- _EXERCISE OBJECTIVE_:
Find where "white padlock: [91,290,146,375]" appears in the records below, then return that line and every later line exactly, stopping only at the last line.

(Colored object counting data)
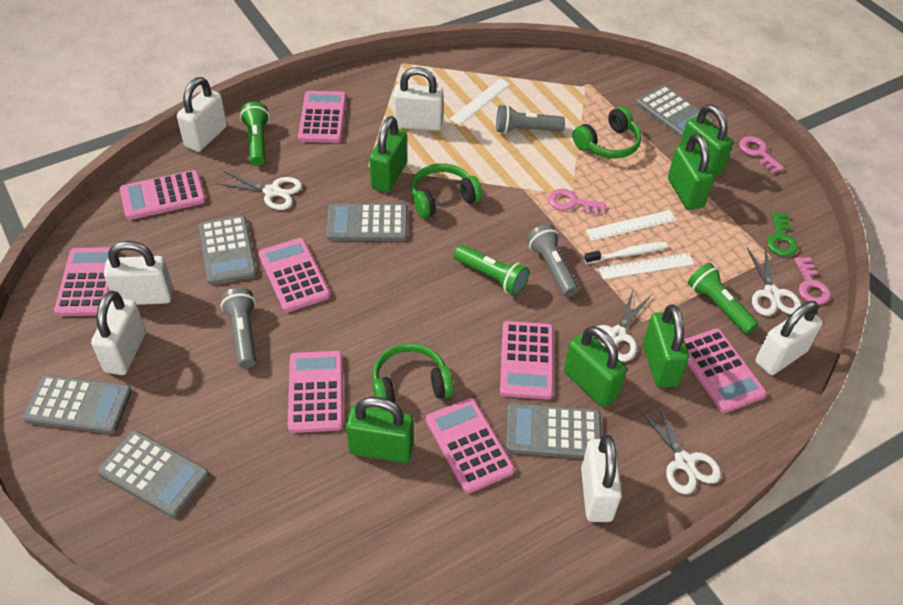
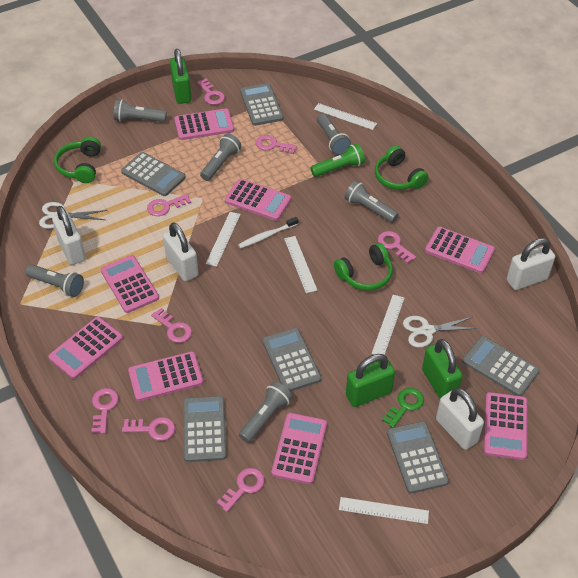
green flashlight: [240,102,269,166] [454,245,529,295] [688,263,758,334] = 3 -> [310,144,365,177] = 1
green padlock: [346,397,413,463] [369,116,407,193] [564,326,627,407] [643,304,689,388] [668,133,714,210] [680,104,733,177] = 6 -> [170,49,191,104] [346,354,395,407] [422,339,463,399] = 3
grey flashlight: [221,287,257,368] [496,105,565,134] [527,224,579,297] = 3 -> [25,264,84,297] [114,100,167,122] [200,134,241,181] [239,382,293,443] [317,113,351,155] [345,181,399,223] = 6
pink key: [548,189,606,215] [739,136,784,174] [794,257,831,305] = 3 -> [91,388,119,434] [122,417,175,441] [147,194,191,216] [151,308,192,343] [197,79,225,105] [217,468,265,512] [256,135,297,154] [378,231,416,264] = 8
white padlock: [91,290,146,375] [104,241,173,305] [177,77,227,152] [393,67,443,131] [581,435,622,522] [756,301,823,375] = 6 -> [52,206,86,265] [163,222,198,281] [436,388,484,450] [507,238,555,290] = 4
white ruler: [449,78,511,125] [586,210,676,241] [599,253,695,280] = 3 -> [206,212,241,267] [284,236,318,293] [314,103,377,130] [339,497,429,524] [372,295,404,355] = 5
white scissors: [215,171,302,210] [593,288,651,362] [639,401,721,494] [746,246,801,316] = 4 -> [39,202,107,229] [403,316,478,348] = 2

- _TASK OUTPUT_:
white padlock: [91,290,146,375] [104,241,173,305] [177,77,227,152] [393,67,443,131] [581,435,622,522] [756,301,823,375] = 6 -> [52,206,86,265] [163,222,198,281] [436,388,484,450] [507,238,555,290] = 4
white ruler: [449,78,511,125] [586,210,676,241] [599,253,695,280] = 3 -> [206,212,241,267] [284,236,318,293] [314,103,377,130] [339,497,429,524] [372,295,404,355] = 5
white scissors: [215,171,302,210] [593,288,651,362] [639,401,721,494] [746,246,801,316] = 4 -> [39,202,107,229] [403,316,478,348] = 2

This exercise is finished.